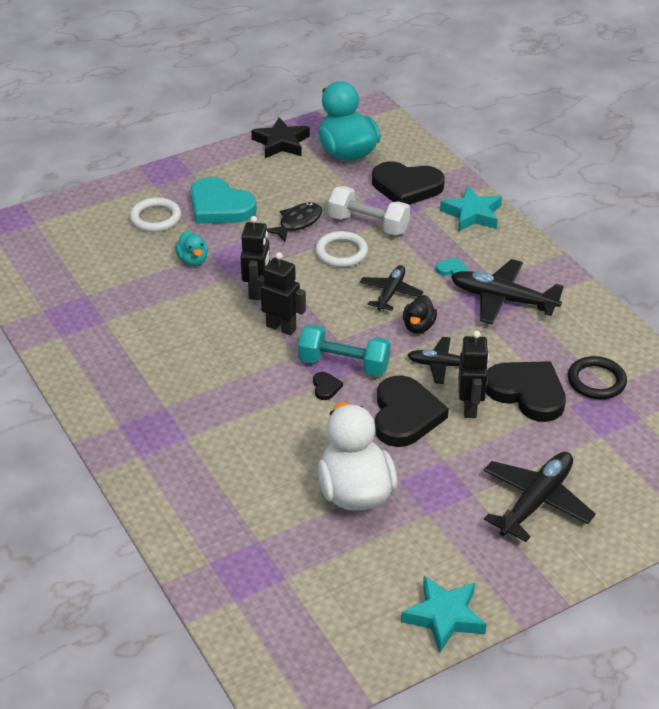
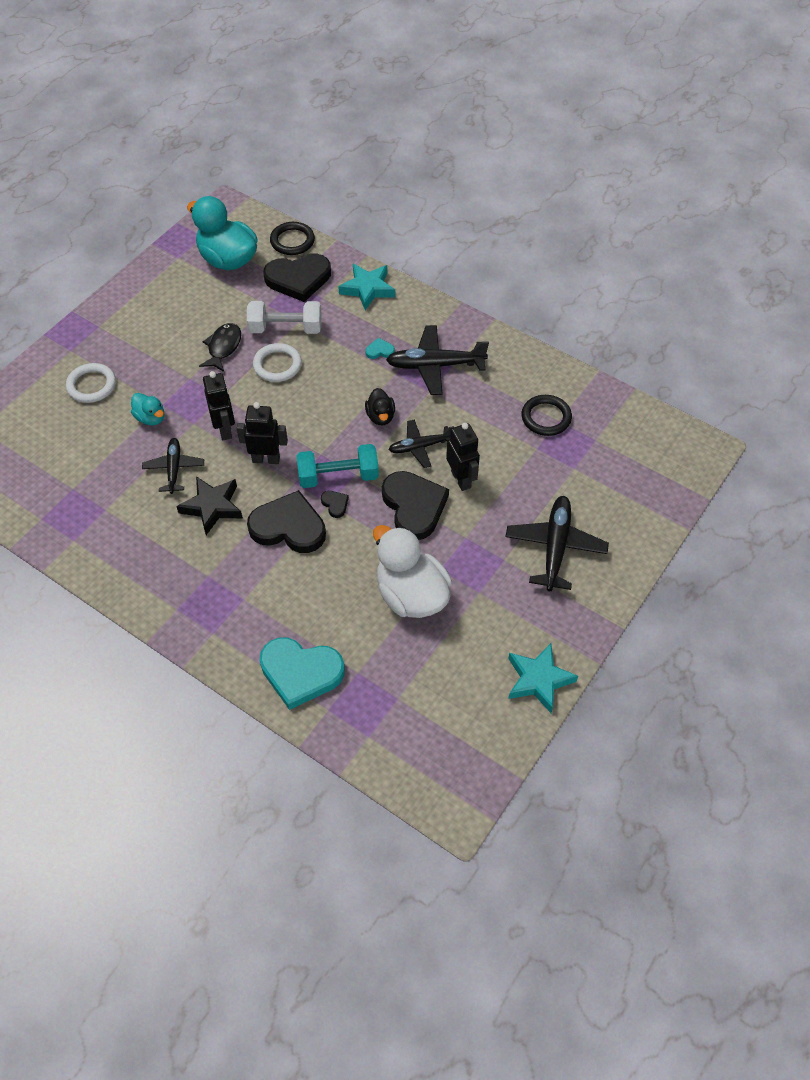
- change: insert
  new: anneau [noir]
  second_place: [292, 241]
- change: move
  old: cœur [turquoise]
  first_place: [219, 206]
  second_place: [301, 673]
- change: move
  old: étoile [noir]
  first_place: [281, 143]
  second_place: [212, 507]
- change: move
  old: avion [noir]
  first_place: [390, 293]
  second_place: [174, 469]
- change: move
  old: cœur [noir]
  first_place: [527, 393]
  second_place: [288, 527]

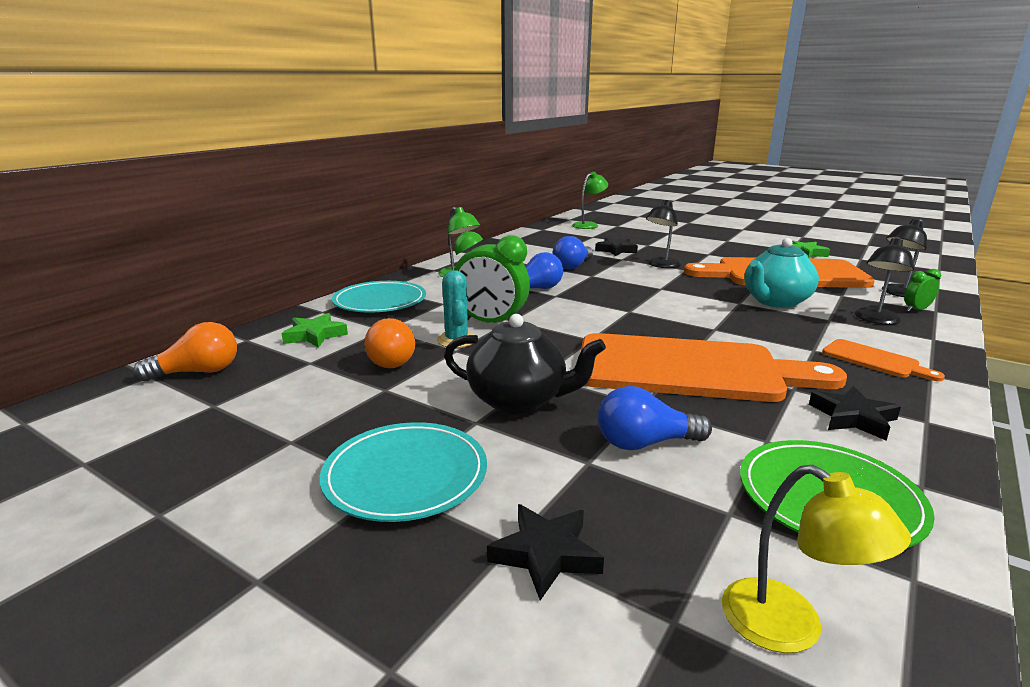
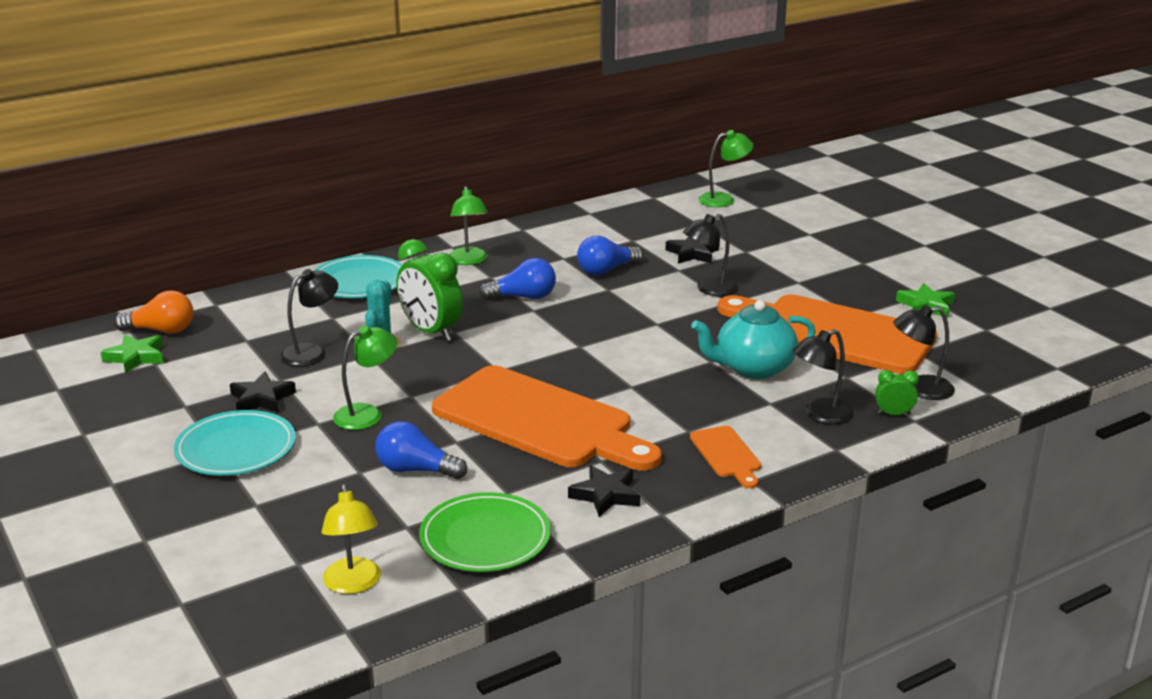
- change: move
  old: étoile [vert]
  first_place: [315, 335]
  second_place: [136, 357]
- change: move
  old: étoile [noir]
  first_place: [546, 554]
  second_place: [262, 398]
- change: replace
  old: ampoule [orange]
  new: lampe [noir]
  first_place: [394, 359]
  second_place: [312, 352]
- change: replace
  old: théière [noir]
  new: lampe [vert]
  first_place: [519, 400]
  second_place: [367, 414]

.....

:: WHAT YOU ARE ASKED TO DO ::
Write the listing above out again exactly, but not the images it holds.

:: THE ANSWER ::
- change: insert
  new: anneau [noir]
  second_place: [292, 241]
- change: move
  old: cœur [turquoise]
  first_place: [219, 206]
  second_place: [301, 673]
- change: move
  old: étoile [noir]
  first_place: [281, 143]
  second_place: [212, 507]
- change: move
  old: avion [noir]
  first_place: [390, 293]
  second_place: [174, 469]
- change: move
  old: cœur [noir]
  first_place: [527, 393]
  second_place: [288, 527]

- change: move
  old: étoile [vert]
  first_place: [315, 335]
  second_place: [136, 357]
- change: move
  old: étoile [noir]
  first_place: [546, 554]
  second_place: [262, 398]
- change: replace
  old: ampoule [orange]
  new: lampe [noir]
  first_place: [394, 359]
  second_place: [312, 352]
- change: replace
  old: théière [noir]
  new: lampe [vert]
  first_place: [519, 400]
  second_place: [367, 414]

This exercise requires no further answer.